Transcribe exactly the lines from the one holding "I need masks" to the end of the data below, including both of those lines and no others.

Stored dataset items
________________________

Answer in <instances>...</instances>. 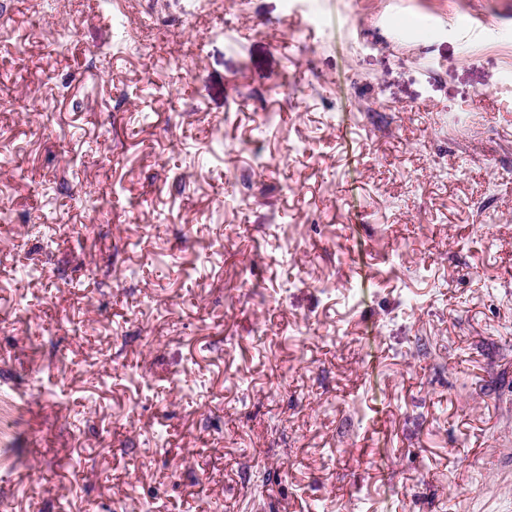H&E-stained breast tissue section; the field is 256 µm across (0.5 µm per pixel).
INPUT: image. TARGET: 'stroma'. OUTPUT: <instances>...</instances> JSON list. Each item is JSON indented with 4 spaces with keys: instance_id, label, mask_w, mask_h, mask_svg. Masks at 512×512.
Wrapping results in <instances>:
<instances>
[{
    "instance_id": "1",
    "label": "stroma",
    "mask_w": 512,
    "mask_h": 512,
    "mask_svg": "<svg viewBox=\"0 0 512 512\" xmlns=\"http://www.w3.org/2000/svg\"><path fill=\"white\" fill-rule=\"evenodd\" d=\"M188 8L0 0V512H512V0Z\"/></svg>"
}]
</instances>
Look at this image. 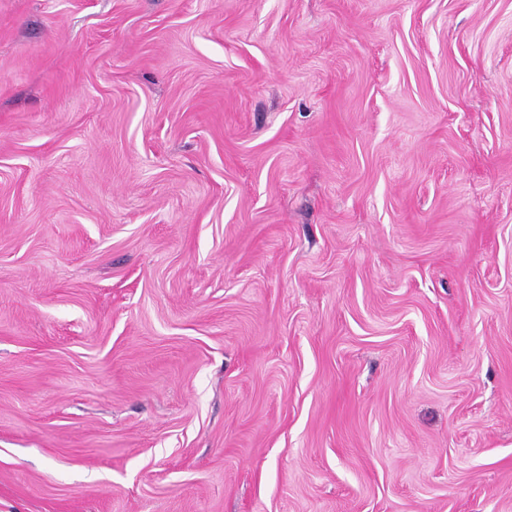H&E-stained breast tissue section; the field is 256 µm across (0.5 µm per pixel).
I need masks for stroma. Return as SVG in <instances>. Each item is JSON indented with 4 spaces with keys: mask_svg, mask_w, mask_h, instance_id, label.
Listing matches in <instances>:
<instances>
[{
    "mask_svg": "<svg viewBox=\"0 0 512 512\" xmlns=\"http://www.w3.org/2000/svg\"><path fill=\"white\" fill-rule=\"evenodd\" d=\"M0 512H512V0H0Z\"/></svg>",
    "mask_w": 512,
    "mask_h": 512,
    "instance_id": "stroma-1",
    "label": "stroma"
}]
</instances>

________________________

_THE COMPLETED TASK_
I need masks for stroma. Return as SVG in <instances>. Each item is JSON indented with 4 spaces with keys: mask_svg, mask_w, mask_h, instance_id, label.
Listing matches in <instances>:
<instances>
[{
    "mask_svg": "<svg viewBox=\"0 0 512 512\" xmlns=\"http://www.w3.org/2000/svg\"><path fill=\"white\" fill-rule=\"evenodd\" d=\"M0 512H512V0H0Z\"/></svg>",
    "mask_w": 512,
    "mask_h": 512,
    "instance_id": "stroma-1",
    "label": "stroma"
}]
</instances>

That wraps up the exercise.